→ **Data in this exercise**

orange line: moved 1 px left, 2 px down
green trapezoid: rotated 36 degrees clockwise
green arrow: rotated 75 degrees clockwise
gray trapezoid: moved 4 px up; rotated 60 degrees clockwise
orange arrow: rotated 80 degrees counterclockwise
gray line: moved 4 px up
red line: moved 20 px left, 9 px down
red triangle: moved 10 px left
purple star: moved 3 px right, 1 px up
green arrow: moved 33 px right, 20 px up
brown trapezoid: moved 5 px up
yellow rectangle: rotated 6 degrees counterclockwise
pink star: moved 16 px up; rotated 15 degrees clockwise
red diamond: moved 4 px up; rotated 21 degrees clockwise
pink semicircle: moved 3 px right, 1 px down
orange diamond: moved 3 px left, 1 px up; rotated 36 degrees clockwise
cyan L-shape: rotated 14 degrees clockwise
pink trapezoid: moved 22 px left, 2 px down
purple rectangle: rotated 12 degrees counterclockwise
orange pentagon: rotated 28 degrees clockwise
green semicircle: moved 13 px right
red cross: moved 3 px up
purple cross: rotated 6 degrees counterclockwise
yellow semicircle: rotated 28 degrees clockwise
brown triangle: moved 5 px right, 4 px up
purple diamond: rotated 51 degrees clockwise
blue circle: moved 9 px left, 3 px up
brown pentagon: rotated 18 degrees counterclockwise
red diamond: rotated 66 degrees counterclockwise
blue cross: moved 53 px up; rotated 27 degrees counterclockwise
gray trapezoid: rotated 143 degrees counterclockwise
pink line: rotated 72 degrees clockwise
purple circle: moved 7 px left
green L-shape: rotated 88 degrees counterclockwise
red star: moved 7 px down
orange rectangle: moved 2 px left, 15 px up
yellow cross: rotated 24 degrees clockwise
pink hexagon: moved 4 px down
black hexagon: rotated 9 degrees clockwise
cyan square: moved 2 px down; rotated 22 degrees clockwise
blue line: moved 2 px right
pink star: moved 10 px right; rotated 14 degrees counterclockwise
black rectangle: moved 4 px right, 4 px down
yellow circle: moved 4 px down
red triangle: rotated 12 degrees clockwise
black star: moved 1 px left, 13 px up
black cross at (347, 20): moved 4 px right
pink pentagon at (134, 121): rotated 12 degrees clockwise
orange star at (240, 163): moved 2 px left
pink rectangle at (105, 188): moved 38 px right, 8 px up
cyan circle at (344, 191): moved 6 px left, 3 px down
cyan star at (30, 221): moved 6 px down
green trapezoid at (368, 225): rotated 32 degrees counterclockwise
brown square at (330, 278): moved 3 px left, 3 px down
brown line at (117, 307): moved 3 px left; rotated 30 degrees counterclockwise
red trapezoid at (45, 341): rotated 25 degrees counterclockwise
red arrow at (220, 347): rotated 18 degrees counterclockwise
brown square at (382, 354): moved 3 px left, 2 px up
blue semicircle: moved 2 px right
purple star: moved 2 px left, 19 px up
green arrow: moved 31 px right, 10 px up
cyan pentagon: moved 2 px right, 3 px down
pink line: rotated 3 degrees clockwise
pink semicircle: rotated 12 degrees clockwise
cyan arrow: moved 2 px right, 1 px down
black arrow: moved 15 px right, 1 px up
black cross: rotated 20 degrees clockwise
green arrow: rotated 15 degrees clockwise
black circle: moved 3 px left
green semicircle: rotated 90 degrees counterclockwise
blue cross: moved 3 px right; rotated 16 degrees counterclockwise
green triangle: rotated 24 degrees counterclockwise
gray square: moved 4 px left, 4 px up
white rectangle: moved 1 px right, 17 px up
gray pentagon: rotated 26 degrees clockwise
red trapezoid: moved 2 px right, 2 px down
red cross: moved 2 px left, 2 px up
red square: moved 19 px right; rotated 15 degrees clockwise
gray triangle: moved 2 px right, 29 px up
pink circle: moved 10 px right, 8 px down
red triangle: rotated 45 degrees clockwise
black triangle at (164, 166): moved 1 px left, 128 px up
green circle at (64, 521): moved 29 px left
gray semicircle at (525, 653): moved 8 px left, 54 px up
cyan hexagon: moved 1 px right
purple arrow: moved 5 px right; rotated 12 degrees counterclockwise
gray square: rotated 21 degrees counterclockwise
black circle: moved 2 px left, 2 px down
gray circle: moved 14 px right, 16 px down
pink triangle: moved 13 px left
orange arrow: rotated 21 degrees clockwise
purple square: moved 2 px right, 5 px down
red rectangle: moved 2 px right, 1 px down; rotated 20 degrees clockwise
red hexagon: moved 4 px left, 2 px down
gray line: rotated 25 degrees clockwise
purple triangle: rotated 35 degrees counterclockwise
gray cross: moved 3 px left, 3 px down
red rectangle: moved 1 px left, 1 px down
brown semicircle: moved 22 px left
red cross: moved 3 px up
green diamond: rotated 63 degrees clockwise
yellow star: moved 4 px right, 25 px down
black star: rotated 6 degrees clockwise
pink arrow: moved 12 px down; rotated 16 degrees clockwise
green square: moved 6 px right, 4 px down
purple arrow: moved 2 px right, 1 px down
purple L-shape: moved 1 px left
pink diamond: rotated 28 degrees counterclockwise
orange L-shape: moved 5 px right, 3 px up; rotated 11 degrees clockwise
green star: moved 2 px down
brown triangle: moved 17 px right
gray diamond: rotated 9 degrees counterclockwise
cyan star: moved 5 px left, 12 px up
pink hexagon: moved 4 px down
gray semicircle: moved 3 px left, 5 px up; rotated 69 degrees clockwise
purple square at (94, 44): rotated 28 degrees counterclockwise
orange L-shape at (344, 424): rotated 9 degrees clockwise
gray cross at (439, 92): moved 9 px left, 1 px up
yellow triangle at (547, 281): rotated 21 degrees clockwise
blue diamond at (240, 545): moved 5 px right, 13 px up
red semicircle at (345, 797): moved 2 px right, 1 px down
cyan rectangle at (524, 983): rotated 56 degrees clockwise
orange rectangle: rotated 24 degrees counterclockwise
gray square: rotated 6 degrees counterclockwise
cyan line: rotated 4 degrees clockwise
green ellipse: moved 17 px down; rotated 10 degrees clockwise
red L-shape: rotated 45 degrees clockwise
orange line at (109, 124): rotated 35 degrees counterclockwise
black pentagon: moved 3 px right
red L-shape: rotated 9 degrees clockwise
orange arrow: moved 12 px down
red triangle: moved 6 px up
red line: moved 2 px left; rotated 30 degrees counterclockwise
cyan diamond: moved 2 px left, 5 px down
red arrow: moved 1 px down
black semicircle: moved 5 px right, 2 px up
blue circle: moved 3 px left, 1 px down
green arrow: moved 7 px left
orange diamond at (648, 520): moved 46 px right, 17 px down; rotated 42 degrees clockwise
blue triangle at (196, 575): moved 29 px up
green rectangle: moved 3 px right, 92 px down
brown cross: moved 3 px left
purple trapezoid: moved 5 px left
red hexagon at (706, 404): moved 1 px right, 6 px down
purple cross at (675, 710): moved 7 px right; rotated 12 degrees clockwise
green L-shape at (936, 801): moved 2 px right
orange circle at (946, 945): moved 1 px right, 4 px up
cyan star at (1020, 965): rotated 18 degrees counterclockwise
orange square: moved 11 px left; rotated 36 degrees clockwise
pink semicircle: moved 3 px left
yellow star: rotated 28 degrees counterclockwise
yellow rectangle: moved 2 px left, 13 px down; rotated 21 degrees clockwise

→ **Problem statement**
Every line above that contains the word "blue" should be reported.

→ **Output of the exercise**
blue circle: moved 9 px left, 3 px up
blue cross: moved 53 px up; rotated 27 degrees counterclockwise
blue line: moved 2 px right
blue semicircle: moved 2 px right
blue cross: moved 3 px right; rotated 16 degrees counterclockwise
blue diamond at (240, 545): moved 5 px right, 13 px up
blue circle: moved 3 px left, 1 px down
blue triangle at (196, 575): moved 29 px up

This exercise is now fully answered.